DATA FOR THE TASK section start
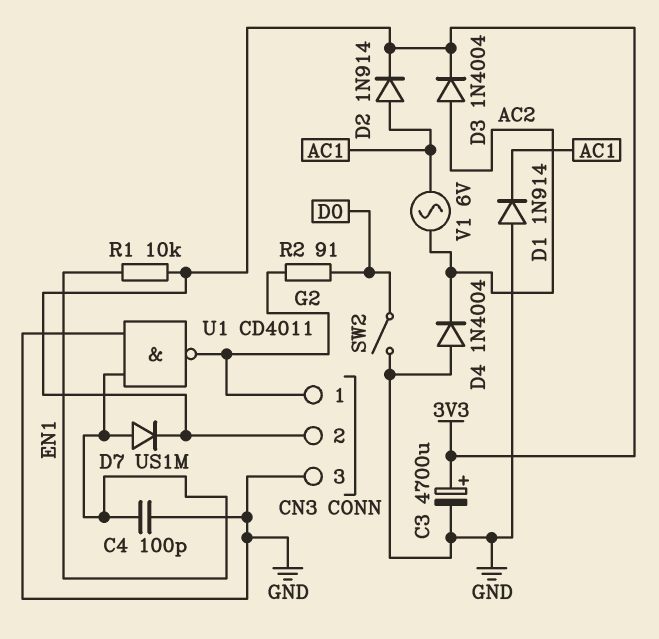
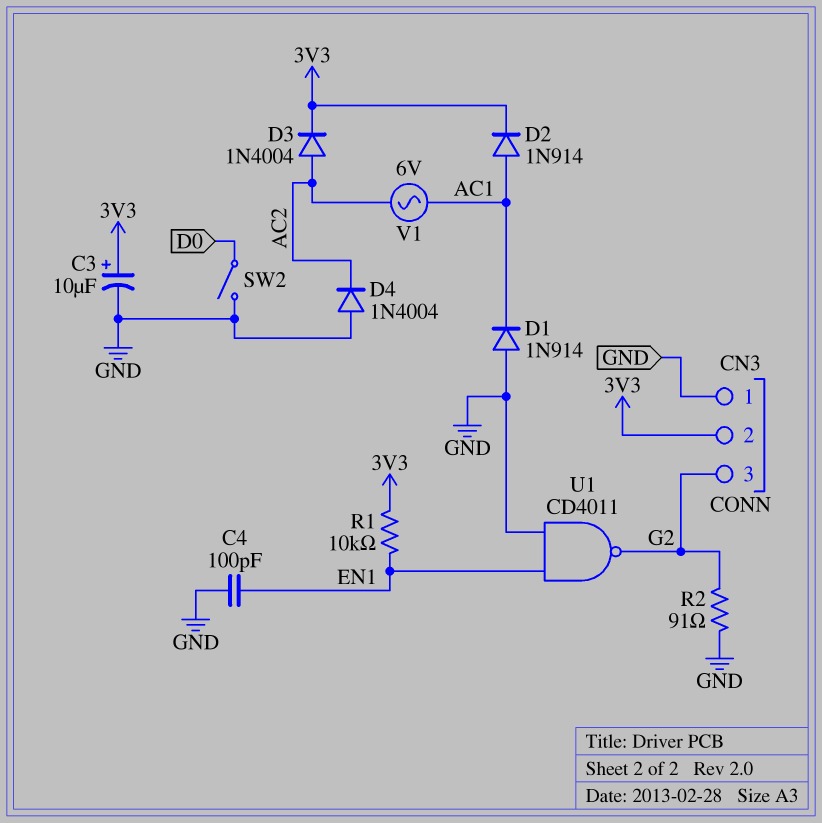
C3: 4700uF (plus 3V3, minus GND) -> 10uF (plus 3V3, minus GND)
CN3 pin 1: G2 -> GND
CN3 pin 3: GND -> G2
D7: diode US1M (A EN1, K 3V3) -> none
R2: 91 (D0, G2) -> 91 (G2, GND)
DATA FOR THE TASK section end
* _YOUR OBJECTIVE_: Retype nothing except the lines from the line holding "CN3 pin 1: G2 -> GND" through the last line of the entries, both included.

* _ANSWER_:
CN3 pin 1: G2 -> GND
CN3 pin 3: GND -> G2
D7: diode US1M (A EN1, K 3V3) -> none
R2: 91 (D0, G2) -> 91 (G2, GND)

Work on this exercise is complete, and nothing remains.